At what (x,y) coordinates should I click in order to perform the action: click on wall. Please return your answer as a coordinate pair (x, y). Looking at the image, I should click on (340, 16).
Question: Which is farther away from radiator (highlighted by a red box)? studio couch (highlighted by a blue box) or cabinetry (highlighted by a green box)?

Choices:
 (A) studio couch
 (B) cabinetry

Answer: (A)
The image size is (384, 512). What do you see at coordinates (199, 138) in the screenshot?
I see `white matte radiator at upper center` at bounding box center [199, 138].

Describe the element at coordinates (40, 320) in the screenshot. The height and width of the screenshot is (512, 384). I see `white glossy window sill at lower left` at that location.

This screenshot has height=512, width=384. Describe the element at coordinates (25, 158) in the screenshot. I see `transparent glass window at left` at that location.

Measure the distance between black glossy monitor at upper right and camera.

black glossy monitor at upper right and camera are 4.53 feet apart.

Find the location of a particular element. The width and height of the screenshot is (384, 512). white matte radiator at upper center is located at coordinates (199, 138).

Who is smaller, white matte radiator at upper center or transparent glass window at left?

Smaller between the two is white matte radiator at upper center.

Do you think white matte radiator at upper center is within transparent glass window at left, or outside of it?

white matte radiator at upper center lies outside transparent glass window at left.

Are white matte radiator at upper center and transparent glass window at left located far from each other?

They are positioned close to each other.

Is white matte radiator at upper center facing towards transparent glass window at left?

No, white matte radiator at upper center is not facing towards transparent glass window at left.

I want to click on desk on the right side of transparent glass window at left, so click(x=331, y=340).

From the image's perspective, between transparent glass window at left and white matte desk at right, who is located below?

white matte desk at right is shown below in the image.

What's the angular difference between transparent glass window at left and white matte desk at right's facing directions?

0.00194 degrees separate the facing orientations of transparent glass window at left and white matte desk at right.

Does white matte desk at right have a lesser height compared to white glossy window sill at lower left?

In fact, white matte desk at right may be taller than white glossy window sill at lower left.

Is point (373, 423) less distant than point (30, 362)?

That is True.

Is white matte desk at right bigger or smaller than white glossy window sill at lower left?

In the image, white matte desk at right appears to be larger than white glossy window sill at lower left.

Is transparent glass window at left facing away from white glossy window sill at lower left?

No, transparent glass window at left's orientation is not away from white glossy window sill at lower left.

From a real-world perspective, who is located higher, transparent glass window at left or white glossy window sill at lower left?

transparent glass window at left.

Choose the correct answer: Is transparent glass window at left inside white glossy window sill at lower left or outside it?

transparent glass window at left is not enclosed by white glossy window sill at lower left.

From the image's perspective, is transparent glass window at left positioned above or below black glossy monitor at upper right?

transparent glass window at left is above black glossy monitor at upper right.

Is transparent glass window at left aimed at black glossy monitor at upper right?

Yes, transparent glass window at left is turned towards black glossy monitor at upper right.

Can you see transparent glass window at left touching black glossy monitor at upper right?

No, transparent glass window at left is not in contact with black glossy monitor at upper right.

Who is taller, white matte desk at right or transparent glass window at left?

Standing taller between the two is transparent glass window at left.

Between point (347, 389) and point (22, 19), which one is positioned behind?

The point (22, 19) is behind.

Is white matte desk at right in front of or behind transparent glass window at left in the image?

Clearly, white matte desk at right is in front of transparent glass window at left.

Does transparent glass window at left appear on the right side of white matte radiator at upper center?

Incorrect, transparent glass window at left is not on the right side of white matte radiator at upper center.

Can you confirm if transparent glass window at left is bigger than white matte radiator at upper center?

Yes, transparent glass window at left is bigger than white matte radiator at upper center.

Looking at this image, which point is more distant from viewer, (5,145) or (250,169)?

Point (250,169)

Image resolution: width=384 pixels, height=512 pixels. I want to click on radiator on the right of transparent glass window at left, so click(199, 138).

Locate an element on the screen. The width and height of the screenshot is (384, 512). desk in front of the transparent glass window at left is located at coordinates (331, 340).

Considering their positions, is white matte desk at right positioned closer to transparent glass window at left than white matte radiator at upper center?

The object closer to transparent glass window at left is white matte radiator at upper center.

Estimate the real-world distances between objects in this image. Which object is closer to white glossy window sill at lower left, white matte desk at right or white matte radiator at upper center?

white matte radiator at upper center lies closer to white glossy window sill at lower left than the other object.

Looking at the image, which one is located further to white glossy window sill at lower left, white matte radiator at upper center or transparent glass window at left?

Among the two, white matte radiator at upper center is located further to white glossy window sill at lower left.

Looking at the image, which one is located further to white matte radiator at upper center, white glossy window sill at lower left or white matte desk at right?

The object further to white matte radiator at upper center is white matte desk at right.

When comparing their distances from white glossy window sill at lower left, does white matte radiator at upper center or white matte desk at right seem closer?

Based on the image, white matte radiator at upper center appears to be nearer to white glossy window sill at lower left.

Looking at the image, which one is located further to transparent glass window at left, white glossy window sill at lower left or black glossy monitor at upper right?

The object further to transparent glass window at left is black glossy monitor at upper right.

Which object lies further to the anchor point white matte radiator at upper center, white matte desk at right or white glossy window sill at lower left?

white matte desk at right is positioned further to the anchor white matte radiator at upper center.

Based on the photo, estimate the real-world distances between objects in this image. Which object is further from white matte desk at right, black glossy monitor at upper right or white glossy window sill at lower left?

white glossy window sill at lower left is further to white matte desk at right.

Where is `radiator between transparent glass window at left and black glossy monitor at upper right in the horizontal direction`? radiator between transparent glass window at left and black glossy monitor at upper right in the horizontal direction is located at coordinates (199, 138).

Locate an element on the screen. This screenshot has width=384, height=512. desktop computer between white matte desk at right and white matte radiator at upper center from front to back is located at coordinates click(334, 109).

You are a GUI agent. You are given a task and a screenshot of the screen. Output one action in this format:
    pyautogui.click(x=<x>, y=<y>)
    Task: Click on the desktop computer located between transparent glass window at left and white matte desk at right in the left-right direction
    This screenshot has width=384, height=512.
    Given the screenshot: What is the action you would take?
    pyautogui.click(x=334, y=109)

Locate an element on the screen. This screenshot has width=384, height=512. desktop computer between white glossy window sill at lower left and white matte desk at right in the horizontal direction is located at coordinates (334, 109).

_____

Please copy all of the items above word for word, line by line, with nothing changed.

At what (x,y) coordinates should I click in order to perform the action: click on wall. Please return your answer as a coordinate pair (x, y). Looking at the image, I should click on (340, 16).
Question: Which is farther away from radiator (highlighted by a red box)? studio couch (highlighted by a blue box) or cabinetry (highlighted by a green box)?

Choices:
 (A) studio couch
 (B) cabinetry

Answer: (A)
The image size is (384, 512). What do you see at coordinates (199, 138) in the screenshot?
I see `white matte radiator at upper center` at bounding box center [199, 138].

Describe the element at coordinates (40, 320) in the screenshot. The height and width of the screenshot is (512, 384). I see `white glossy window sill at lower left` at that location.

This screenshot has height=512, width=384. Describe the element at coordinates (25, 158) in the screenshot. I see `transparent glass window at left` at that location.

Measure the distance between black glossy monitor at upper right and camera.

black glossy monitor at upper right and camera are 4.53 feet apart.

Find the location of a particular element. The width and height of the screenshot is (384, 512). white matte radiator at upper center is located at coordinates (199, 138).

Who is smaller, white matte radiator at upper center or transparent glass window at left?

Smaller between the two is white matte radiator at upper center.

Do you think white matte radiator at upper center is within transparent glass window at left, or outside of it?

white matte radiator at upper center lies outside transparent glass window at left.

Are white matte radiator at upper center and transparent glass window at left located far from each other?

They are positioned close to each other.

Is white matte radiator at upper center facing towards transparent glass window at left?

No, white matte radiator at upper center is not facing towards transparent glass window at left.

I want to click on desk on the right side of transparent glass window at left, so click(x=331, y=340).

From the image's perspective, between transparent glass window at left and white matte desk at right, who is located below?

white matte desk at right is shown below in the image.

What's the angular difference between transparent glass window at left and white matte desk at right's facing directions?

0.00194 degrees separate the facing orientations of transparent glass window at left and white matte desk at right.

Does white matte desk at right have a lesser height compared to white glossy window sill at lower left?

In fact, white matte desk at right may be taller than white glossy window sill at lower left.

Is point (373, 423) less distant than point (30, 362)?

That is True.

Is white matte desk at right bigger or smaller than white glossy window sill at lower left?

In the image, white matte desk at right appears to be larger than white glossy window sill at lower left.

Is transparent glass window at left facing away from white glossy window sill at lower left?

No, transparent glass window at left's orientation is not away from white glossy window sill at lower left.

From a real-world perspective, who is located higher, transparent glass window at left or white glossy window sill at lower left?

transparent glass window at left.

Choose the correct answer: Is transparent glass window at left inside white glossy window sill at lower left or outside it?

transparent glass window at left is not enclosed by white glossy window sill at lower left.

From the image's perspective, is transparent glass window at left positioned above or below black glossy monitor at upper right?

transparent glass window at left is above black glossy monitor at upper right.

Is transparent glass window at left aimed at black glossy monitor at upper right?

Yes, transparent glass window at left is turned towards black glossy monitor at upper right.

Can you see transparent glass window at left touching black glossy monitor at upper right?

No, transparent glass window at left is not in contact with black glossy monitor at upper right.

Who is taller, white matte desk at right or transparent glass window at left?

Standing taller between the two is transparent glass window at left.

Between point (347, 389) and point (22, 19), which one is positioned behind?

The point (22, 19) is behind.

Is white matte desk at right in front of or behind transparent glass window at left in the image?

Clearly, white matte desk at right is in front of transparent glass window at left.

Does transparent glass window at left appear on the right side of white matte radiator at upper center?

Incorrect, transparent glass window at left is not on the right side of white matte radiator at upper center.

Can you confirm if transparent glass window at left is bigger than white matte radiator at upper center?

Yes, transparent glass window at left is bigger than white matte radiator at upper center.

Looking at this image, which point is more distant from viewer, (5,145) or (250,169)?

Point (250,169)

Image resolution: width=384 pixels, height=512 pixels. I want to click on radiator on the right of transparent glass window at left, so click(199, 138).

Locate an element on the screen. The width and height of the screenshot is (384, 512). desk in front of the transparent glass window at left is located at coordinates (331, 340).

Considering their positions, is white matte desk at right positioned closer to transparent glass window at left than white matte radiator at upper center?

The object closer to transparent glass window at left is white matte radiator at upper center.

Estimate the real-world distances between objects in this image. Which object is closer to white glossy window sill at lower left, white matte desk at right or white matte radiator at upper center?

white matte radiator at upper center lies closer to white glossy window sill at lower left than the other object.

Looking at the image, which one is located further to white glossy window sill at lower left, white matte radiator at upper center or transparent glass window at left?

Among the two, white matte radiator at upper center is located further to white glossy window sill at lower left.

Looking at the image, which one is located further to white matte radiator at upper center, white glossy window sill at lower left or white matte desk at right?

The object further to white matte radiator at upper center is white matte desk at right.

When comparing their distances from white glossy window sill at lower left, does white matte radiator at upper center or white matte desk at right seem closer?

Based on the image, white matte radiator at upper center appears to be nearer to white glossy window sill at lower left.

Looking at the image, which one is located further to transparent glass window at left, white glossy window sill at lower left or black glossy monitor at upper right?

The object further to transparent glass window at left is black glossy monitor at upper right.

Which object lies further to the anchor point white matte radiator at upper center, white matte desk at right or white glossy window sill at lower left?

white matte desk at right is positioned further to the anchor white matte radiator at upper center.

Based on the photo, estimate the real-world distances between objects in this image. Which object is further from white matte desk at right, black glossy monitor at upper right or white glossy window sill at lower left?

white glossy window sill at lower left is further to white matte desk at right.

Where is `radiator between transparent glass window at left and black glossy monitor at upper right in the horizontal direction`? radiator between transparent glass window at left and black glossy monitor at upper right in the horizontal direction is located at coordinates (199, 138).

Locate an element on the screen. This screenshot has width=384, height=512. desktop computer between white matte desk at right and white matte radiator at upper center from front to back is located at coordinates click(334, 109).

You are a GUI agent. You are given a task and a screenshot of the screen. Output one action in this format:
    pyautogui.click(x=<x>, y=<y>)
    Task: Click on the desktop computer located between transparent glass window at left and white matte desk at right in the left-right direction
    This screenshot has width=384, height=512.
    Given the screenshot: What is the action you would take?
    pyautogui.click(x=334, y=109)

Locate an element on the screen. This screenshot has width=384, height=512. desktop computer between white glossy window sill at lower left and white matte desk at right in the horizontal direction is located at coordinates (334, 109).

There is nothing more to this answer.